» Assigned task
Print the records exactly as given.

Before-and-after object lists:
----

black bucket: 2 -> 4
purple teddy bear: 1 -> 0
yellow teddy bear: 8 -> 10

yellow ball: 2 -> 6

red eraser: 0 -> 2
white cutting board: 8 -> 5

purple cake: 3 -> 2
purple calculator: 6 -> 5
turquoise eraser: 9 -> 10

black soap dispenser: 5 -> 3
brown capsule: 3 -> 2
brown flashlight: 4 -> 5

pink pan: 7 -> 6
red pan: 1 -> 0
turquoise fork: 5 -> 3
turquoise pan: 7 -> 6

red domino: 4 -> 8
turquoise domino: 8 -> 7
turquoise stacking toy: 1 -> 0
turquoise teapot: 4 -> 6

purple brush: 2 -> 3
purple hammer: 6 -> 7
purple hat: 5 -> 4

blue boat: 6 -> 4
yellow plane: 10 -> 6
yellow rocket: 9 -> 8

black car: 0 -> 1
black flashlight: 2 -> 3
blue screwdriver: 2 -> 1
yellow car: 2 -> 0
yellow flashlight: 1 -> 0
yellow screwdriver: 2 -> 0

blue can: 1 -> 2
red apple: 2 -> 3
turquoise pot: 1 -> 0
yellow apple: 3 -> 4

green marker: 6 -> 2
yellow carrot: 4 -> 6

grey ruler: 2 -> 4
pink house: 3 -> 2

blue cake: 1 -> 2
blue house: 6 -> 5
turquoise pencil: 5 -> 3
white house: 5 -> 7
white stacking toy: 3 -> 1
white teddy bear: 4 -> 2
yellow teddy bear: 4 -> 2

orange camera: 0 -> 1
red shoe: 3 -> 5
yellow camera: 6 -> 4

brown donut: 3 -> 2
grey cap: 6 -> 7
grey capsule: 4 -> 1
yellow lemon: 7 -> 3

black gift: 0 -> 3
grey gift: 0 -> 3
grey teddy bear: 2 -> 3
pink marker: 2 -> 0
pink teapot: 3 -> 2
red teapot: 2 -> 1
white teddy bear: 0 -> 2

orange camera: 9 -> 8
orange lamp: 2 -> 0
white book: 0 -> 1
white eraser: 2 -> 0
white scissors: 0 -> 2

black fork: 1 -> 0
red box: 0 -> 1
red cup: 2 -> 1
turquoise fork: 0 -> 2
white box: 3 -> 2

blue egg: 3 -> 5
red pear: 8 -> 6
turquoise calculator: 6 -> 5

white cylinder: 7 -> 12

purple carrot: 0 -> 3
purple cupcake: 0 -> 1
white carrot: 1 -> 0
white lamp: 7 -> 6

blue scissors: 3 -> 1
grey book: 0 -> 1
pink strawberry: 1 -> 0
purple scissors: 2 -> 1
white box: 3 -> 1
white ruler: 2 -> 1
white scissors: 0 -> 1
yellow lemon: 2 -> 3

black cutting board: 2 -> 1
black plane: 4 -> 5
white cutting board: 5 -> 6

----

» Problem solution
black bucket: 2 -> 4
purple teddy bear: 1 -> 0
yellow teddy bear: 8 -> 10

yellow ball: 2 -> 6

red eraser: 0 -> 2
white cutting board: 8 -> 5

purple cake: 3 -> 2
purple calculator: 6 -> 5
turquoise eraser: 9 -> 10

black soap dispenser: 5 -> 3
brown capsule: 3 -> 2
brown flashlight: 4 -> 5

pink pan: 7 -> 6
red pan: 1 -> 0
turquoise fork: 5 -> 3
turquoise pan: 7 -> 6

red domino: 4 -> 8
turquoise domino: 8 -> 7
turquoise stacking toy: 1 -> 0
turquoise teapot: 4 -> 6

purple brush: 2 -> 3
purple hammer: 6 -> 7
purple hat: 5 -> 4

blue boat: 6 -> 4
yellow plane: 10 -> 6
yellow rocket: 9 -> 8

black car: 0 -> 1
black flashlight: 2 -> 3
blue screwdriver: 2 -> 1
yellow car: 2 -> 0
yellow flashlight: 1 -> 0
yellow screwdriver: 2 -> 0

blue can: 1 -> 2
red apple: 2 -> 3
turquoise pot: 1 -> 0
yellow apple: 3 -> 4

green marker: 6 -> 2
yellow carrot: 4 -> 6

grey ruler: 2 -> 4
pink house: 3 -> 2

blue cake: 1 -> 2
blue house: 6 -> 5
turquoise pencil: 5 -> 3
white house: 5 -> 7
white stacking toy: 3 -> 1
white teddy bear: 4 -> 2
yellow teddy bear: 4 -> 2

orange camera: 0 -> 1
red shoe: 3 -> 5
yellow camera: 6 -> 4

brown donut: 3 -> 2
grey cap: 6 -> 7
grey capsule: 4 -> 1
yellow lemon: 7 -> 3

black gift: 0 -> 3
grey gift: 0 -> 3
grey teddy bear: 2 -> 3
pink marker: 2 -> 0
pink teapot: 3 -> 2
red teapot: 2 -> 1
white teddy bear: 0 -> 2

orange camera: 9 -> 8
orange lamp: 2 -> 0
white book: 0 -> 1
white eraser: 2 -> 0
white scissors: 0 -> 2

black fork: 1 -> 0
red box: 0 -> 1
red cup: 2 -> 1
turquoise fork: 0 -> 2
white box: 3 -> 2

blue egg: 3 -> 5
red pear: 8 -> 6
turquoise calculator: 6 -> 5

white cylinder: 7 -> 12

purple carrot: 0 -> 3
purple cupcake: 0 -> 1
white carrot: 1 -> 0
white lamp: 7 -> 6

blue scissors: 3 -> 1
grey book: 0 -> 1
pink strawberry: 1 -> 0
purple scissors: 2 -> 1
white box: 3 -> 1
white ruler: 2 -> 1
white scissors: 0 -> 1
yellow lemon: 2 -> 3

black cutting board: 2 -> 1
black plane: 4 -> 5
white cutting board: 5 -> 6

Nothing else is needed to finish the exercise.